══ INPUT FOR THIS TASK ══

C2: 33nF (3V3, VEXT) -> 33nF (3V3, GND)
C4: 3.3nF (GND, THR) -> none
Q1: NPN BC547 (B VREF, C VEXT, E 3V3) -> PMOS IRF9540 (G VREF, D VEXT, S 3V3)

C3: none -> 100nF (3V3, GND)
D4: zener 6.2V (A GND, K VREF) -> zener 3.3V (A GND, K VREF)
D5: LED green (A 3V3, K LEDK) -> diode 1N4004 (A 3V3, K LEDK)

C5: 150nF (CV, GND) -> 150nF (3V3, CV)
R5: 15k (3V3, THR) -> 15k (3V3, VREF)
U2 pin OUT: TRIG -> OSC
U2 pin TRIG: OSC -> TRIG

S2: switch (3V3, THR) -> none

═══
══ INPUT FOR THIS TASK ══

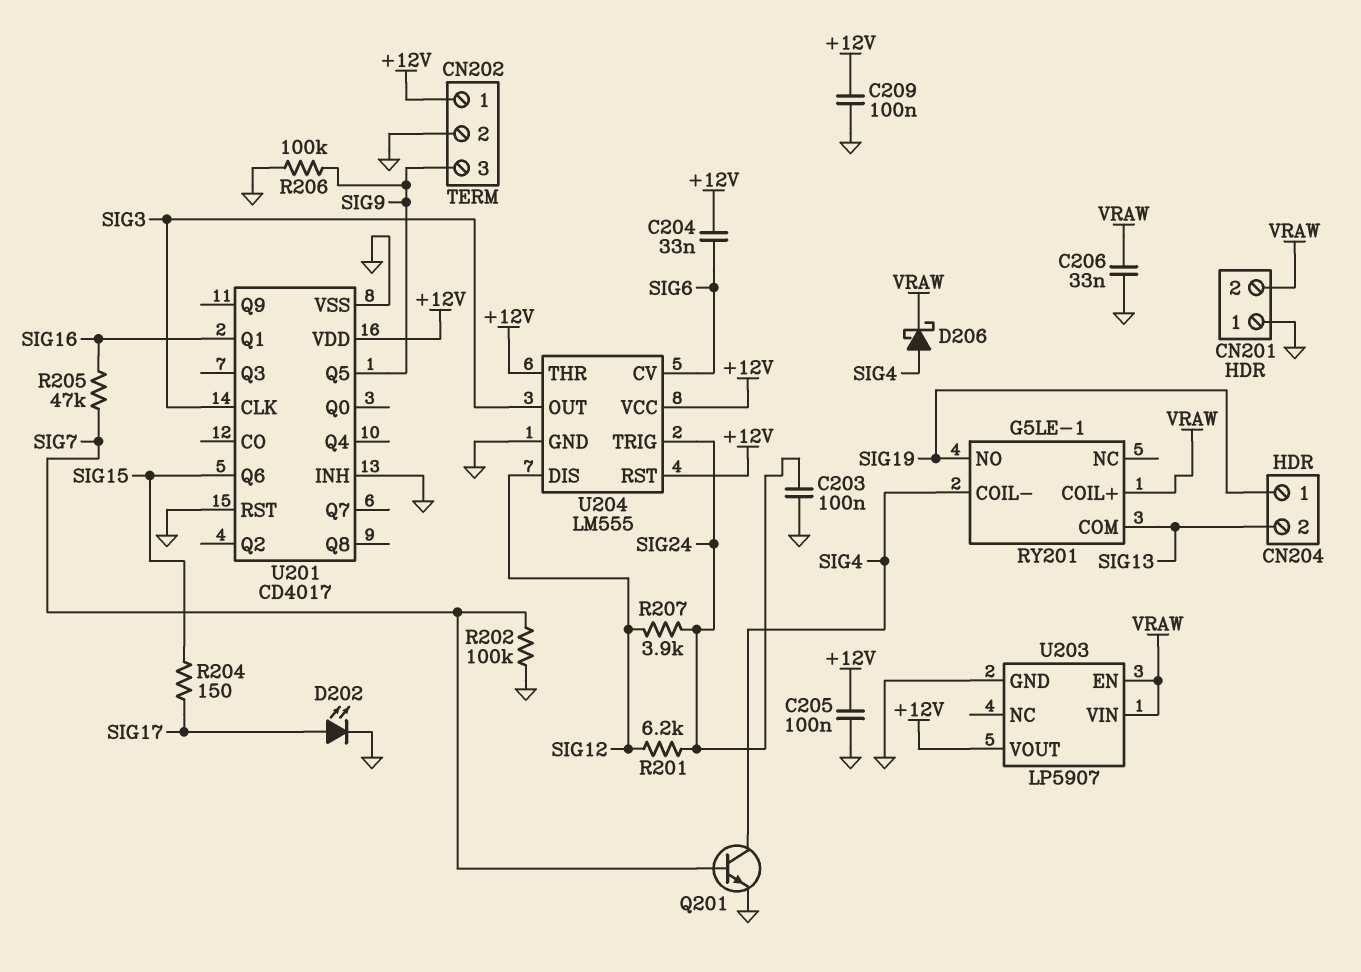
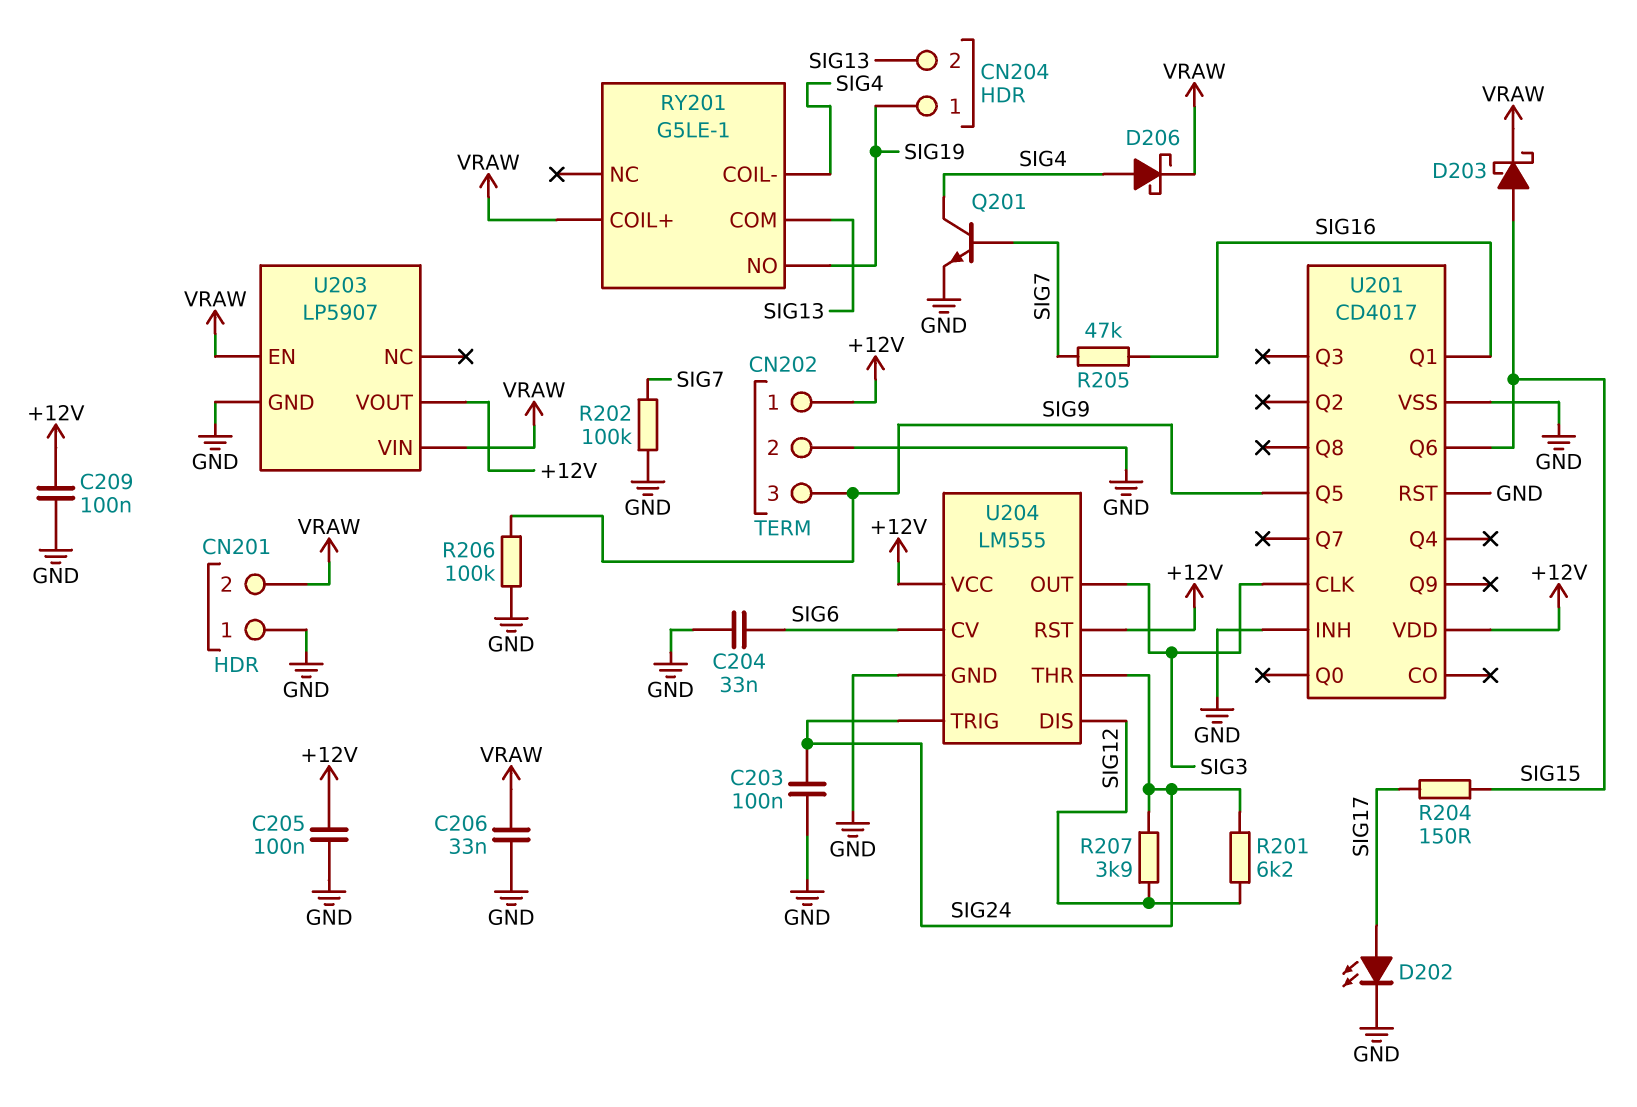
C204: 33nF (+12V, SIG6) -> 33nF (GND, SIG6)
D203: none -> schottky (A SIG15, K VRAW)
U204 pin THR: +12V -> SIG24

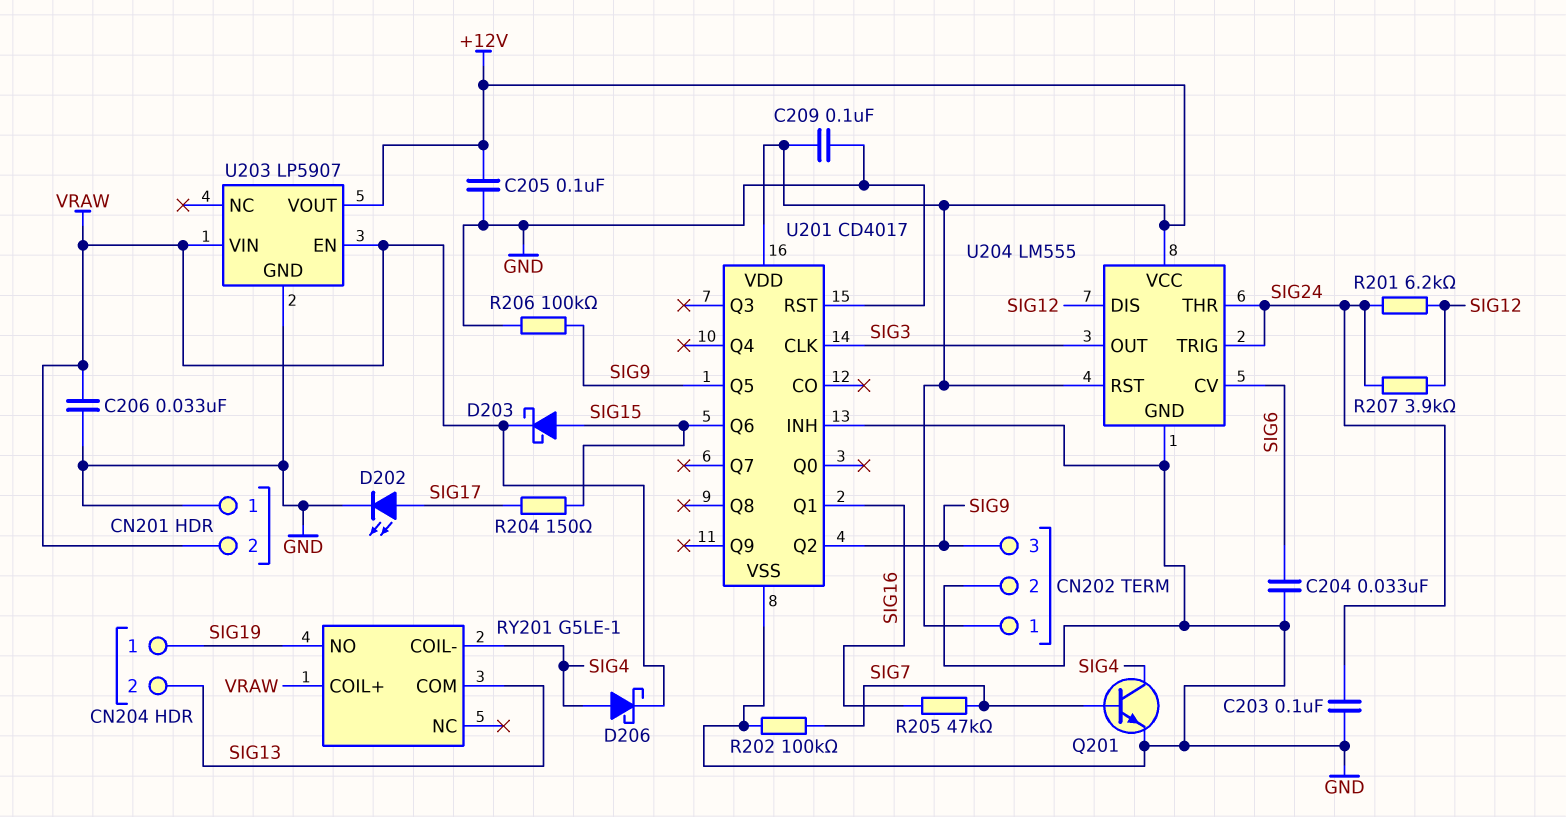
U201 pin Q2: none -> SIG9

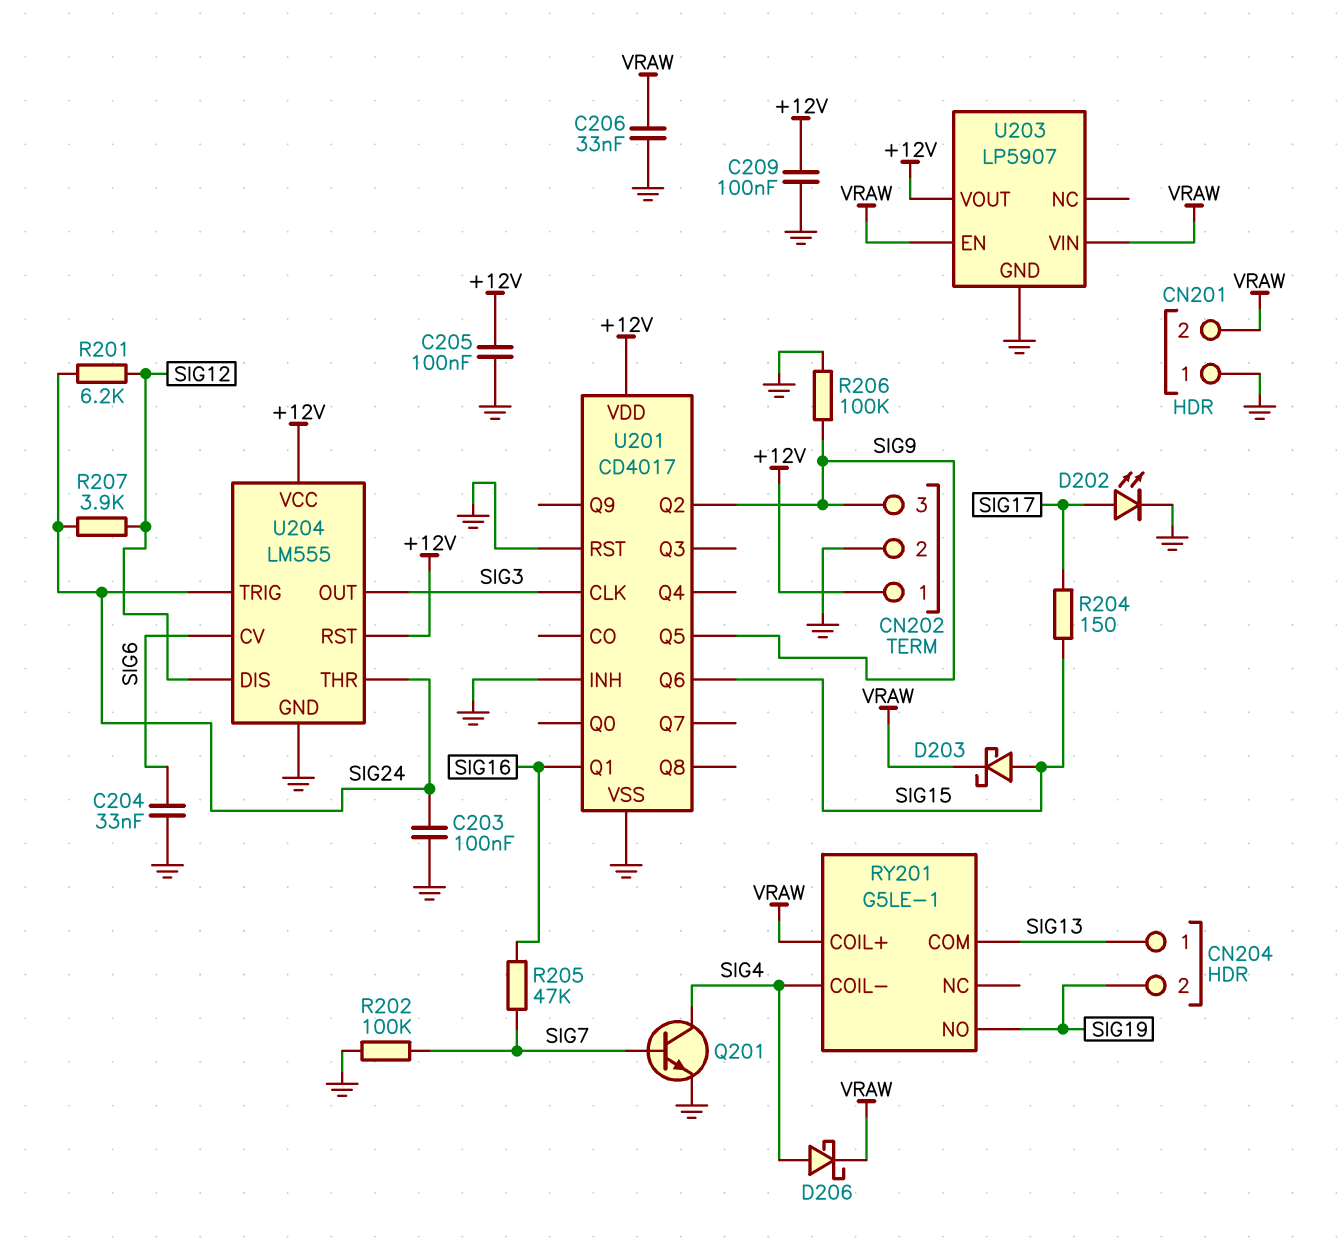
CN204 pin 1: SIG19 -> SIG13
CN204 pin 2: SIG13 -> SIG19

═══

#### [PROBLEM TO SOLVE]
Please return the lines above that run from the line containing "D4: zener 6.2V" to the line containing "S2: switch (3V3, THR) -> none", inclusive, exactly and with no other lines.

#### [SOLUTION BELOW]
D4: zener 6.2V (A GND, K VREF) -> zener 3.3V (A GND, K VREF)
D5: LED green (A 3V3, K LEDK) -> diode 1N4004 (A 3V3, K LEDK)

C5: 150nF (CV, GND) -> 150nF (3V3, CV)
R5: 15k (3V3, THR) -> 15k (3V3, VREF)
U2 pin OUT: TRIG -> OSC
U2 pin TRIG: OSC -> TRIG

S2: switch (3V3, THR) -> none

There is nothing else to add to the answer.